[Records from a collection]
☆ ☆ ☆ ☆
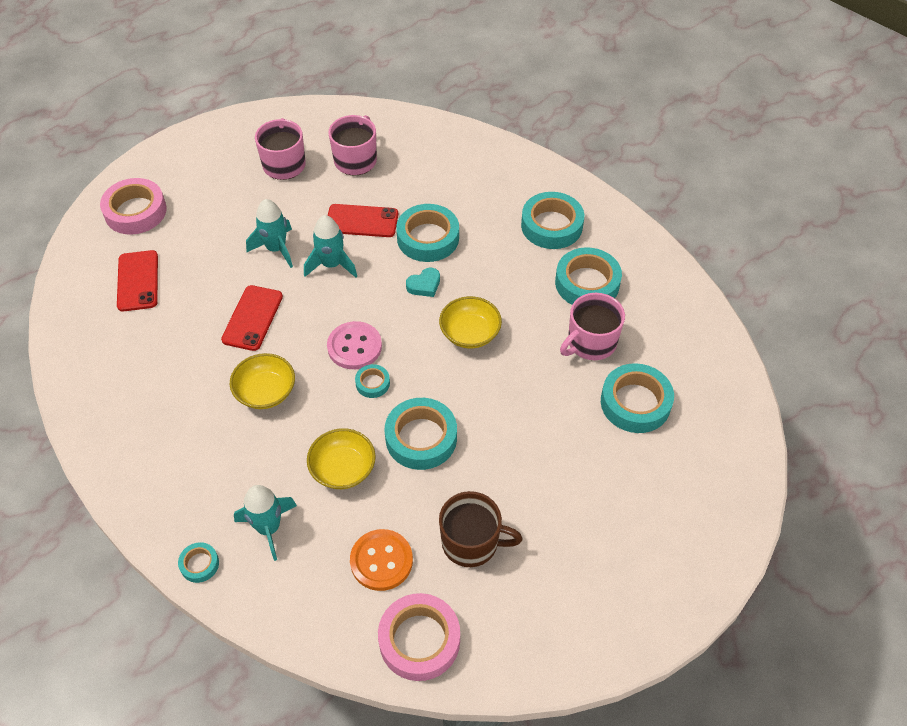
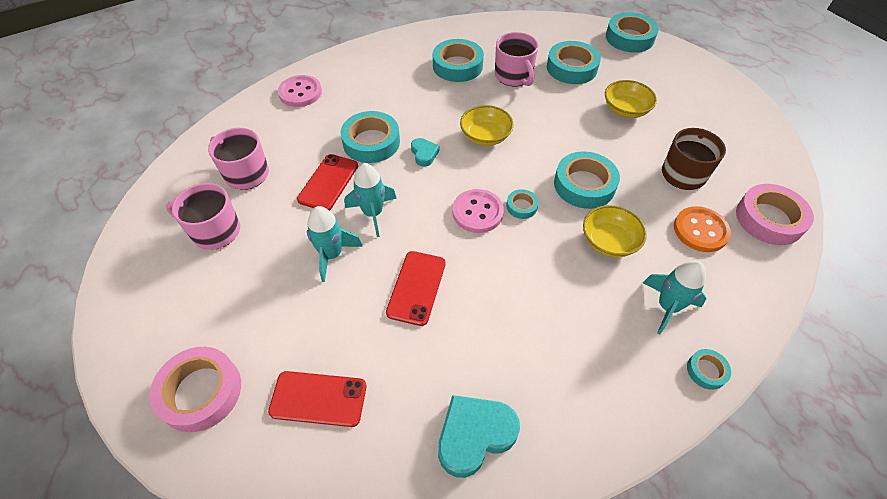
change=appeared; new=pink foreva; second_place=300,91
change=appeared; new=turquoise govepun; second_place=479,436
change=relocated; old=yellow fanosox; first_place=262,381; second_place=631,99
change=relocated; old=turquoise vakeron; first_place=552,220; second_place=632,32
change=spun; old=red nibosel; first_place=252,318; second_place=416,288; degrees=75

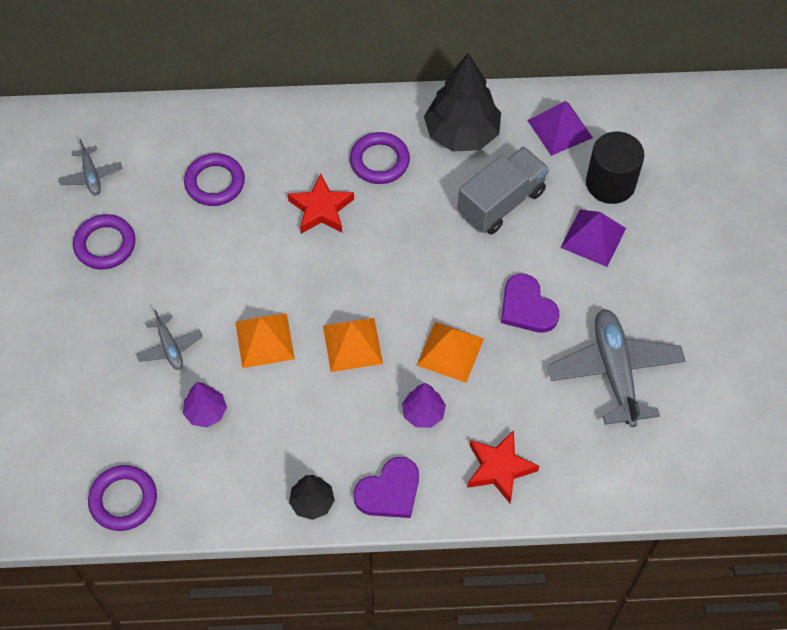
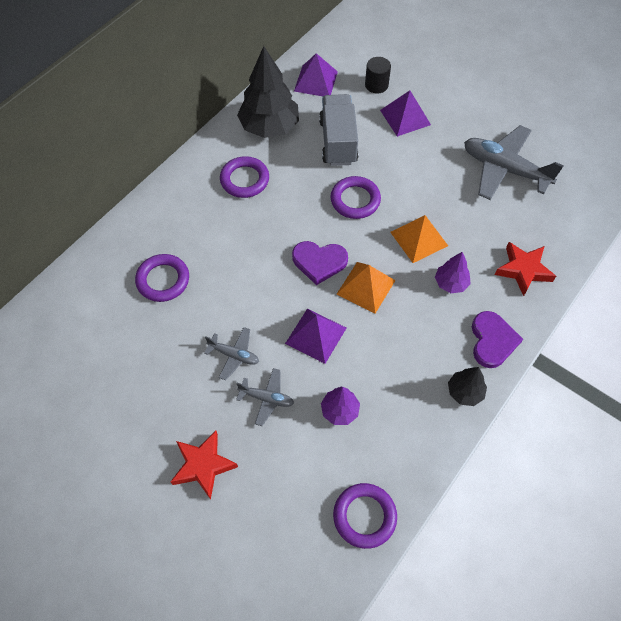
change=relocated; old=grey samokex; first_place=90,167; second_place=231,353
change=relocated; old=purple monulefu; first_place=104,241; second_place=356,197
change=relocated; old=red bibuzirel; first_place=321,203; second_place=204,465
change=relocated; old=purple govepun; first_place=530,303; second_place=320,263
change=colour; old=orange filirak; new=purple filirak; first_place=265,341; second_place=315,336
change=size; old=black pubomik; first_place=615,168; second_place=378,75; factor=0.63

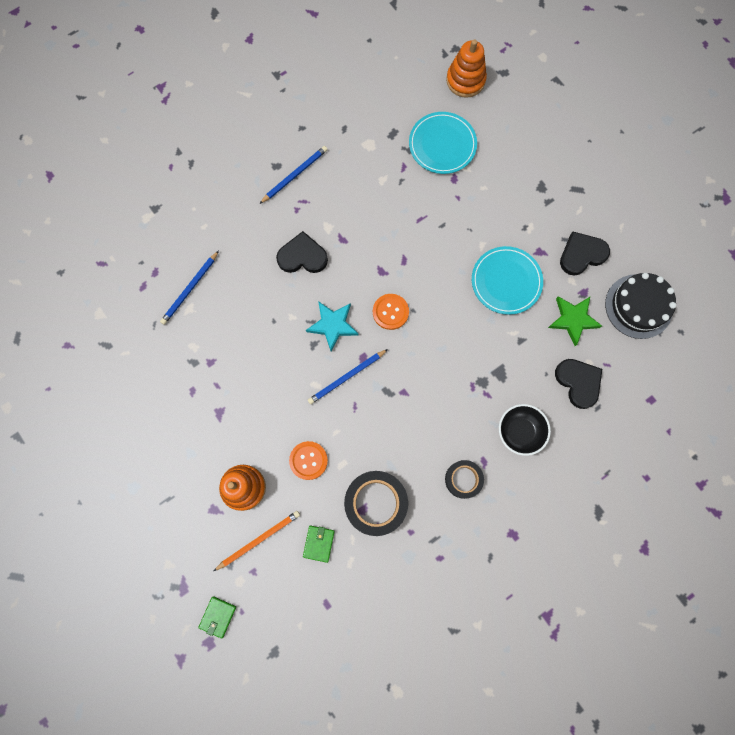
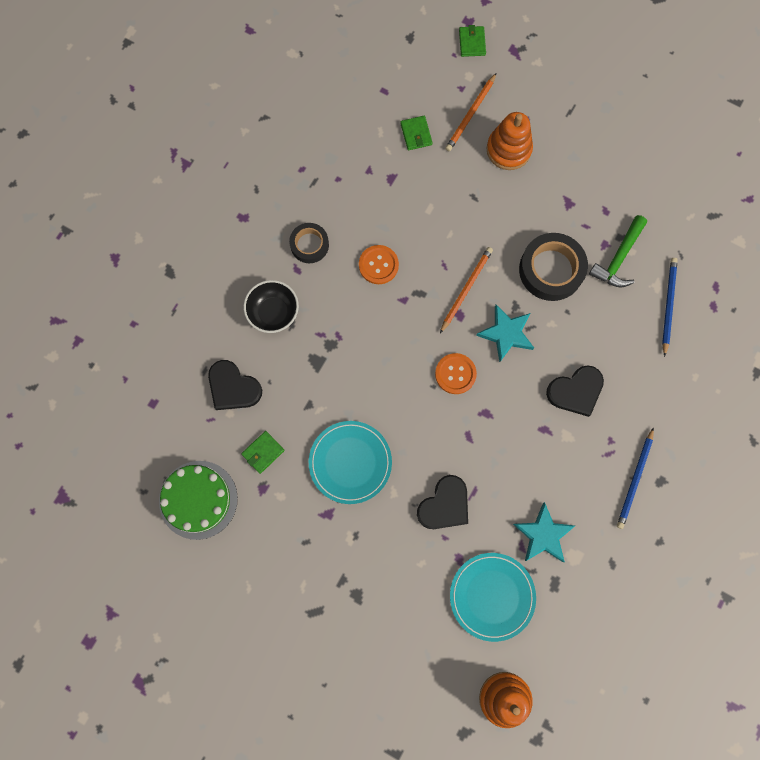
change=appeared; new=turquoise bibuzirel; second_place=544,532
change=appeared; new=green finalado; second_place=618,251
change=relocated; old=orange foreva; first_place=308,460; second_place=379,264
change=relocated; old=black vakeron; first_place=376,503; second_place=553,267
change=relocated; old=black govepun; first_place=585,254; second_place=442,502
change=exchanged; old=green bibuzirel; new=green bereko; first_place=575,321; second_place=263,452
change=colour; old=blue kazanax; new=orange kazanax; first_place=348,376; second_place=466,290
change=colour; old=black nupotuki; new=green nupotuki; first_place=640,306; second_place=198,500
☆ ☆ ☆ ☆
- [Exercise goal]
Every record must be copied exactly, with images dropped from the result.

- [Response to the exercise]
change=appeared; new=pink foreva; second_place=300,91
change=appeared; new=turquoise govepun; second_place=479,436
change=relocated; old=yellow fanosox; first_place=262,381; second_place=631,99
change=relocated; old=turquoise vakeron; first_place=552,220; second_place=632,32
change=spun; old=red nibosel; first_place=252,318; second_place=416,288; degrees=75

change=relocated; old=grey samokex; first_place=90,167; second_place=231,353
change=relocated; old=purple monulefu; first_place=104,241; second_place=356,197
change=relocated; old=red bibuzirel; first_place=321,203; second_place=204,465
change=relocated; old=purple govepun; first_place=530,303; second_place=320,263
change=colour; old=orange filirak; new=purple filirak; first_place=265,341; second_place=315,336
change=size; old=black pubomik; first_place=615,168; second_place=378,75; factor=0.63

change=appeared; new=turquoise bibuzirel; second_place=544,532
change=appeared; new=green finalado; second_place=618,251
change=relocated; old=orange foreva; first_place=308,460; second_place=379,264
change=relocated; old=black vakeron; first_place=376,503; second_place=553,267
change=relocated; old=black govepun; first_place=585,254; second_place=442,502
change=exchanged; old=green bibuzirel; new=green bereko; first_place=575,321; second_place=263,452
change=colour; old=blue kazanax; new=orange kazanax; first_place=348,376; second_place=466,290
change=colour; old=black nupotuki; new=green nupotuki; first_place=640,306; second_place=198,500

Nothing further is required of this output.